== Dataset extract ==

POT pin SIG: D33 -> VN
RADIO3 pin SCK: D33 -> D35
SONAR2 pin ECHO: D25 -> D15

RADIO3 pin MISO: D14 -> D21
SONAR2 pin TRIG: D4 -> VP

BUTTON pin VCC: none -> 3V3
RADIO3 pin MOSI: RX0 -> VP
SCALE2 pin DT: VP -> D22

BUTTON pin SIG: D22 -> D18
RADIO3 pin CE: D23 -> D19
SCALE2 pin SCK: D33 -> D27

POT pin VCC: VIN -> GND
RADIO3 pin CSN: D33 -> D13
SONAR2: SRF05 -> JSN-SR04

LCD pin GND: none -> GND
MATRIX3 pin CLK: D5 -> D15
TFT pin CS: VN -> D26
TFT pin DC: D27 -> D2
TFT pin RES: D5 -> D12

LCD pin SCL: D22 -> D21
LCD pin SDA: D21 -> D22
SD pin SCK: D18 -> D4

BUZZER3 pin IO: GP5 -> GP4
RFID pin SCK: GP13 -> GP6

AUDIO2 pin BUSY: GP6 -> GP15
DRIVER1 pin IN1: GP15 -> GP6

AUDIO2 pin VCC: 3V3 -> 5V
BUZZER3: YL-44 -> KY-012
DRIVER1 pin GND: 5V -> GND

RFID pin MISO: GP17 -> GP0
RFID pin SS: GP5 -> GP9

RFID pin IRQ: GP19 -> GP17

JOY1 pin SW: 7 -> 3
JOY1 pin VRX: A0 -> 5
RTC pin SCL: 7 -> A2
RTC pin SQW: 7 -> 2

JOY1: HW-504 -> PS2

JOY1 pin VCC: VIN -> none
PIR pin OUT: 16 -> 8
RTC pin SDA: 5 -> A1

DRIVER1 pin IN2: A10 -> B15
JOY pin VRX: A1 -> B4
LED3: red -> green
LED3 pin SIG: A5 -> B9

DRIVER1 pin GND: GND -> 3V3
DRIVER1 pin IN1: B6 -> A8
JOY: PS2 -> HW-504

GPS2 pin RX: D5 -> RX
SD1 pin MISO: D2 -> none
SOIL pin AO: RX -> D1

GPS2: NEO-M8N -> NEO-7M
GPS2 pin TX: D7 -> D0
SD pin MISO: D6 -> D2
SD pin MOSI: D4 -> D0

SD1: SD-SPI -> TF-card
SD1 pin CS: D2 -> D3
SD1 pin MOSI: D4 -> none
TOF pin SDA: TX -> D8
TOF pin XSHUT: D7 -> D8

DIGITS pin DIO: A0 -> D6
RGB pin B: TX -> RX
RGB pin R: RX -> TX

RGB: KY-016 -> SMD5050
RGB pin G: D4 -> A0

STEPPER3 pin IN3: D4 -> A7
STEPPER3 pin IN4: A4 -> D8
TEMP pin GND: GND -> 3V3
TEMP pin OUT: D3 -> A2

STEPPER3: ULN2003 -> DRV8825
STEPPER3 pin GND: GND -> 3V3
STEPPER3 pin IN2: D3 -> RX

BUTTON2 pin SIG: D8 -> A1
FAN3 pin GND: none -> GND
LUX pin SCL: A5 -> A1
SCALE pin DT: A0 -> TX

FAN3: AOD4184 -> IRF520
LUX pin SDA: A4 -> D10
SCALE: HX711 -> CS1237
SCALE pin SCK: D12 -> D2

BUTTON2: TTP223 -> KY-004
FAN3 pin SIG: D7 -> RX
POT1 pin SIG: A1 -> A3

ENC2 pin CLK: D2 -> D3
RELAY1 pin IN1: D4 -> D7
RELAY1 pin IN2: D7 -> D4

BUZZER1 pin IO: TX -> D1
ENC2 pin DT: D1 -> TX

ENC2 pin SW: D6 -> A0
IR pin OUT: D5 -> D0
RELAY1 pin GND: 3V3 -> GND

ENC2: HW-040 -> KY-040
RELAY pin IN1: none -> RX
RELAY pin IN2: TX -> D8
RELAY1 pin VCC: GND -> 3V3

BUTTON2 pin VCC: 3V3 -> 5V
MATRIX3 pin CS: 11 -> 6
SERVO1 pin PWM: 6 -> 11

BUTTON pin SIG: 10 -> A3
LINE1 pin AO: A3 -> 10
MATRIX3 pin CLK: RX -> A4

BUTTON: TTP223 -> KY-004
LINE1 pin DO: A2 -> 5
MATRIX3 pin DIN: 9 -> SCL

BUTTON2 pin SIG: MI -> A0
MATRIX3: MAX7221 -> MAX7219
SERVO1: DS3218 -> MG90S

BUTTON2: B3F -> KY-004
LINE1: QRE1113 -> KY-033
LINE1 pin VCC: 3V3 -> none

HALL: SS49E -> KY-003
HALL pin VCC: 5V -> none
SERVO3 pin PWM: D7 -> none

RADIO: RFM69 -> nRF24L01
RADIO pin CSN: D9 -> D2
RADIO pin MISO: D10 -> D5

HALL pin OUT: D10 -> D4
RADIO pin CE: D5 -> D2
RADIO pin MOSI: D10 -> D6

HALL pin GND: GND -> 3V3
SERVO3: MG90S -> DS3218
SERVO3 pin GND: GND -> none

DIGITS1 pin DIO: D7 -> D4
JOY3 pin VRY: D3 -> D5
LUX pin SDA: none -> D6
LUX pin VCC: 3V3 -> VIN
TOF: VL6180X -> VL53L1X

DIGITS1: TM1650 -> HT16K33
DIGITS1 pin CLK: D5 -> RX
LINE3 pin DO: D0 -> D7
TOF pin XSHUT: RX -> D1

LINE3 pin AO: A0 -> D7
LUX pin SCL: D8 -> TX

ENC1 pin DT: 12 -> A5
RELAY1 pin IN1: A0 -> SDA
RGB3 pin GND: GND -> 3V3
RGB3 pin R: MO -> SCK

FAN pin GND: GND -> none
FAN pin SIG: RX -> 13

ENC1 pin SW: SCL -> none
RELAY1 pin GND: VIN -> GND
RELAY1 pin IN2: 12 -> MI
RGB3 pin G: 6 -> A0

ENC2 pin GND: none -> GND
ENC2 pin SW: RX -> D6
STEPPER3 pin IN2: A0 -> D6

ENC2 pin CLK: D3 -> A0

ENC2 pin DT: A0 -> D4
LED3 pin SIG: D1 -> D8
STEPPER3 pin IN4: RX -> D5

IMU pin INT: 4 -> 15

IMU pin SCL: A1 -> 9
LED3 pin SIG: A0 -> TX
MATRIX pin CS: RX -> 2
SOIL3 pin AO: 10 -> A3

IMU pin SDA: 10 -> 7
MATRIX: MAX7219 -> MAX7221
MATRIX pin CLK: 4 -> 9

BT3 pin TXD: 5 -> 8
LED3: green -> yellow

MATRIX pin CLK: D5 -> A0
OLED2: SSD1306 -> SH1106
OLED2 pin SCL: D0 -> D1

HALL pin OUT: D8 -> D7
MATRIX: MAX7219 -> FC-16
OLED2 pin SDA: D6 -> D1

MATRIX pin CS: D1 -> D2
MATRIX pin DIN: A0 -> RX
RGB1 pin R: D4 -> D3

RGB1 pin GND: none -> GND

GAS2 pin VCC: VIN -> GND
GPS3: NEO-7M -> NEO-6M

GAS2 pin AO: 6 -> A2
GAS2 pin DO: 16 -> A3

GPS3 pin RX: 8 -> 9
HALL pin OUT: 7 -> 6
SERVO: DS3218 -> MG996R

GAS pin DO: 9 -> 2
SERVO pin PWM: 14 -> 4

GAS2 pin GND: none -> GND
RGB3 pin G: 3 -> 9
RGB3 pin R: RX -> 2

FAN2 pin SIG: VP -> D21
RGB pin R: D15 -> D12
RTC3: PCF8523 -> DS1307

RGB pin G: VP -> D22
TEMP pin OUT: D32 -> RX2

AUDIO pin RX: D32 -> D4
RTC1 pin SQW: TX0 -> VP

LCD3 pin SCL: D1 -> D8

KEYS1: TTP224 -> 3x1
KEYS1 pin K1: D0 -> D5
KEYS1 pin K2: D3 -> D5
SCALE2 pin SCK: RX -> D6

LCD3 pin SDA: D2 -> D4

== The task ==
The range runs from the line with "DIGITS1 pin DIO: D7 -> D4" up to and including the line with "ENC1 pin SW: SCL -> none" in the listing above; please write out exactly those lines and nothing more.

== Result ==
DIGITS1 pin DIO: D7 -> D4
JOY3 pin VRY: D3 -> D5
LUX pin SDA: none -> D6
LUX pin VCC: 3V3 -> VIN
TOF: VL6180X -> VL53L1X

DIGITS1: TM1650 -> HT16K33
DIGITS1 pin CLK: D5 -> RX
LINE3 pin DO: D0 -> D7
TOF pin XSHUT: RX -> D1

LINE3 pin AO: A0 -> D7
LUX pin SCL: D8 -> TX

ENC1 pin DT: 12 -> A5
RELAY1 pin IN1: A0 -> SDA
RGB3 pin GND: GND -> 3V3
RGB3 pin R: MO -> SCK

FAN pin GND: GND -> none
FAN pin SIG: RX -> 13

ENC1 pin SW: SCL -> none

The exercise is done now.